[Spatial reasoning data]
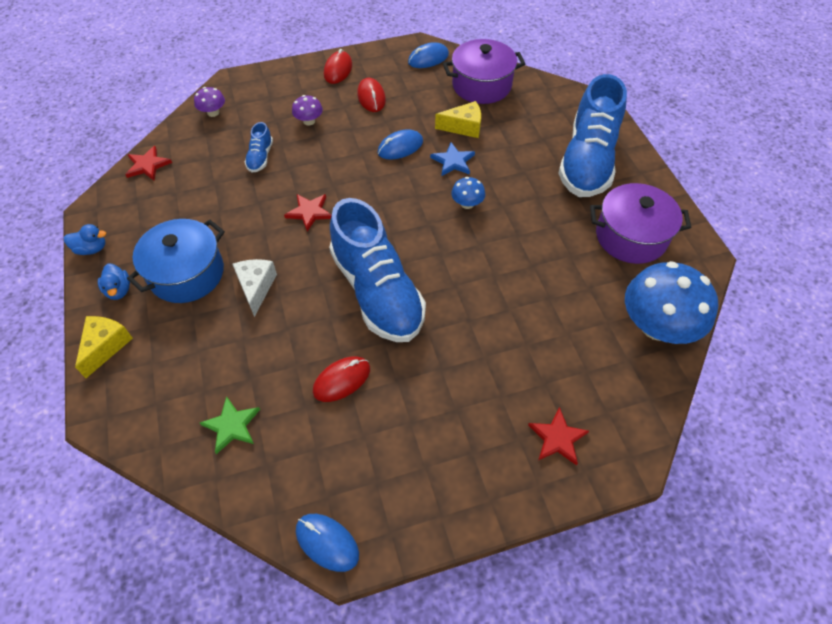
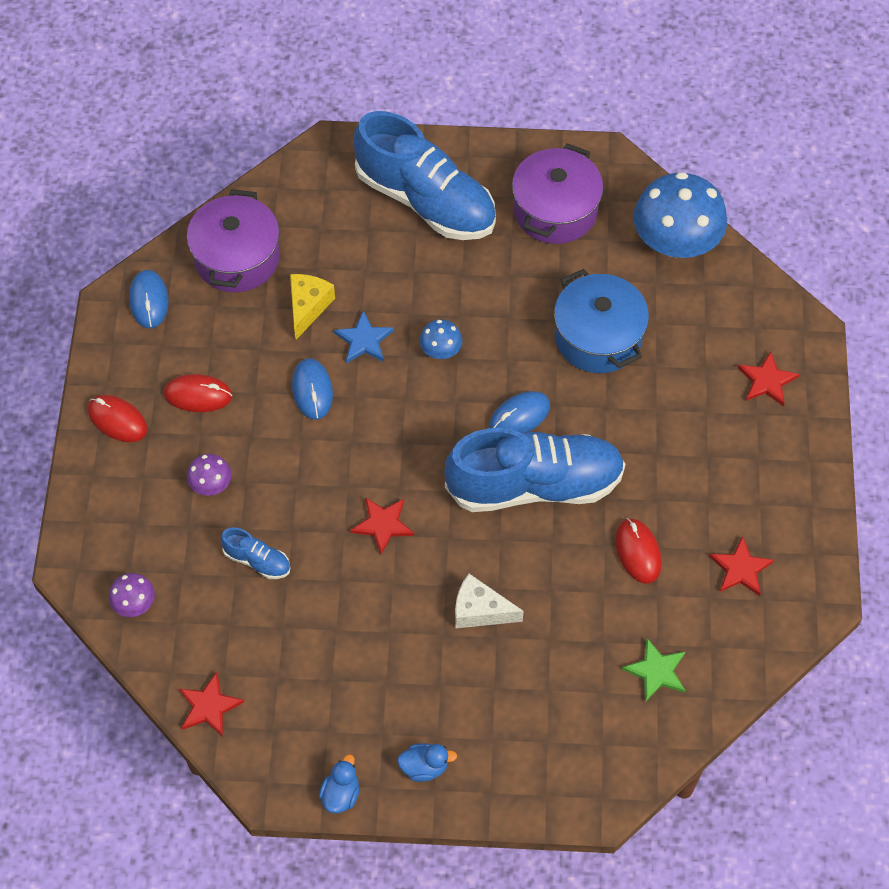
camera: 70 degrees left, 5 degrees up
yellow cheese [75,316,133,378] -> none
blue pot [127,219,225,303] -> blue pot moved to [554,269,649,373]
blue mouse [296,514,359,572] -> blue mouse moved to [489,391,550,432]
none -> red star [709,536,774,596]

### Exercise objective
Restate the data word for word while omitting each picture.

### Task answer
camera: 70 degrees left, 5 degrees up
yellow cheese [75,316,133,378] -> none
blue pot [127,219,225,303] -> blue pot moved to [554,269,649,373]
blue mouse [296,514,359,572] -> blue mouse moved to [489,391,550,432]
none -> red star [709,536,774,596]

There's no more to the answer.